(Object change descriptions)

= = = = =

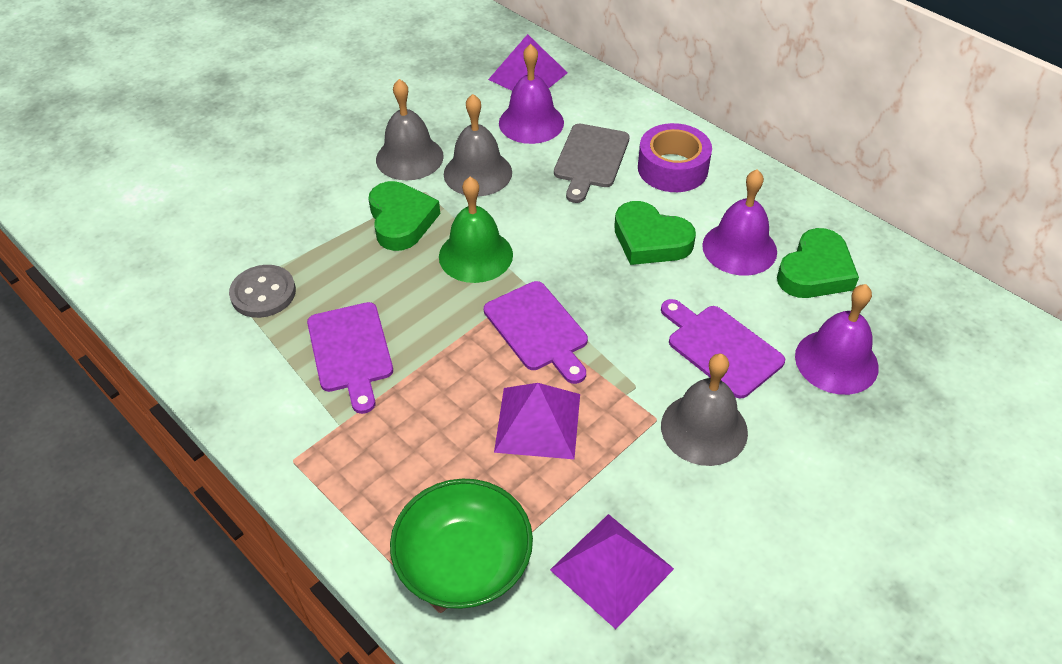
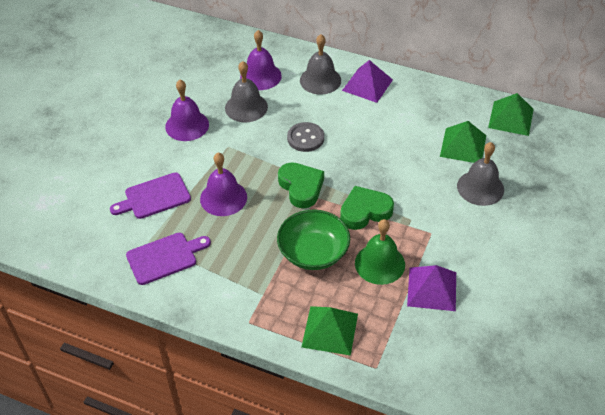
green heart: 3 -> 2
green pyramid: 0 -> 3
grey cutting board: 1 -> 0
purple cutting board: 3 -> 2
purple pyramid: 3 -> 2
purple tape: 1 -> 0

= = = = =

THE TASK - Read the entries and pick out all lines that include the word "board".

RESULT FOR THIS TASK -
grey cutting board: 1 -> 0
purple cutting board: 3 -> 2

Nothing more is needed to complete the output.